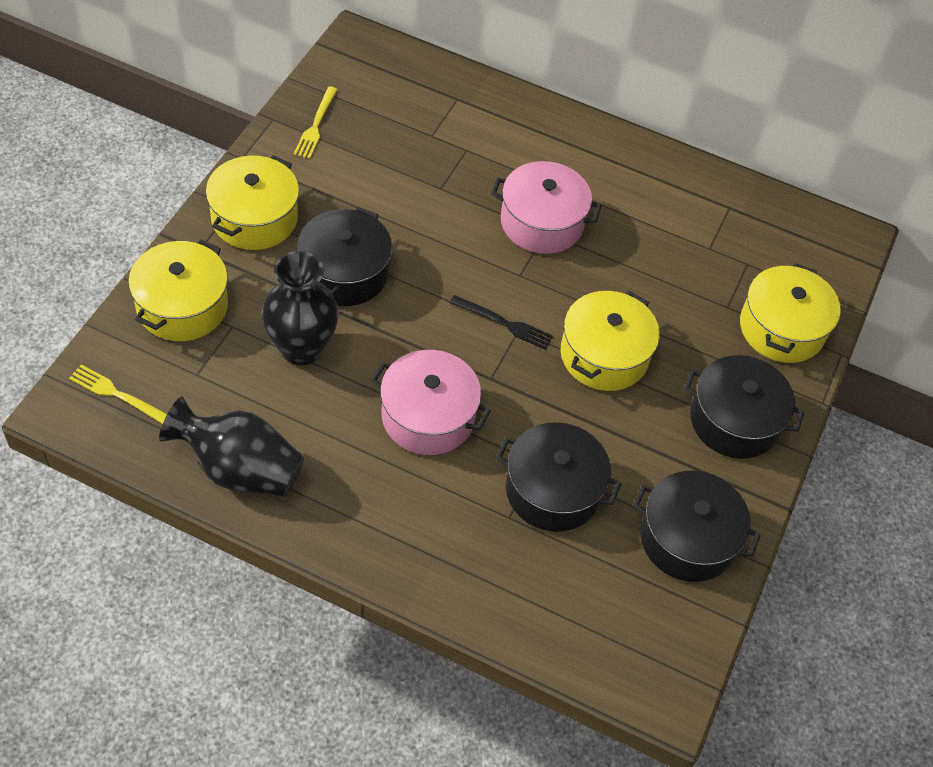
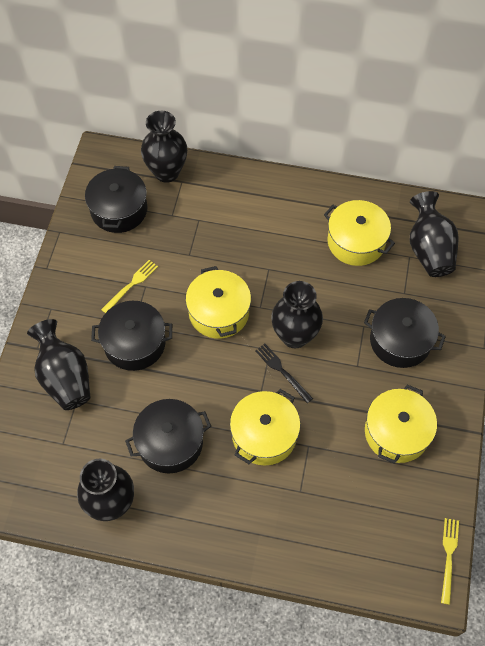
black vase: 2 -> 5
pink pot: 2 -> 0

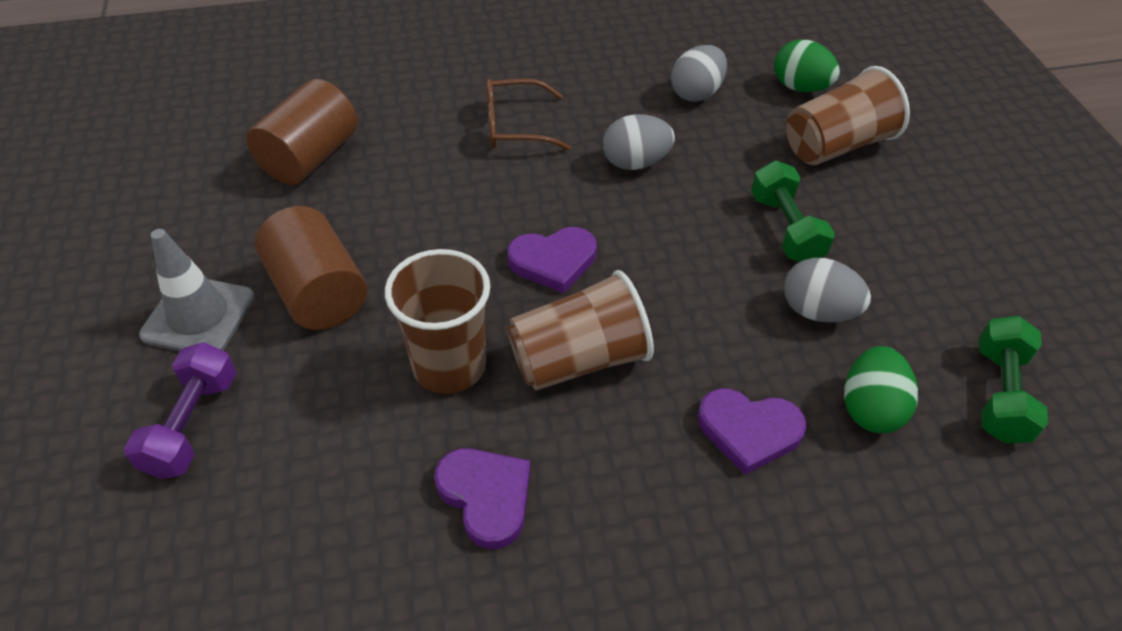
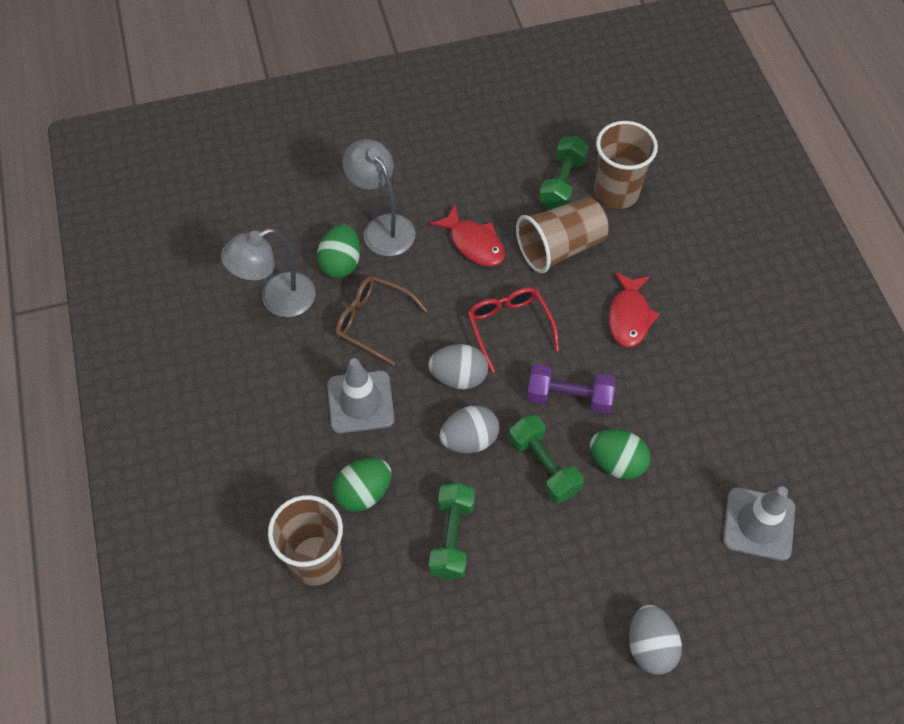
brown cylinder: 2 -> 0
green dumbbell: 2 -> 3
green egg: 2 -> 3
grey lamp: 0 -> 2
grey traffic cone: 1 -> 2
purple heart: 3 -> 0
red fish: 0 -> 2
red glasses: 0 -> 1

★ ★ ★ ★ ★

Problem statement :: Where a picture appears, omit it, and otherwise retype the material exactly.

Solution to the exercise ::
black vase: 2 -> 5
pink pot: 2 -> 0

brown cylinder: 2 -> 0
green dumbbell: 2 -> 3
green egg: 2 -> 3
grey lamp: 0 -> 2
grey traffic cone: 1 -> 2
purple heart: 3 -> 0
red fish: 0 -> 2
red glasses: 0 -> 1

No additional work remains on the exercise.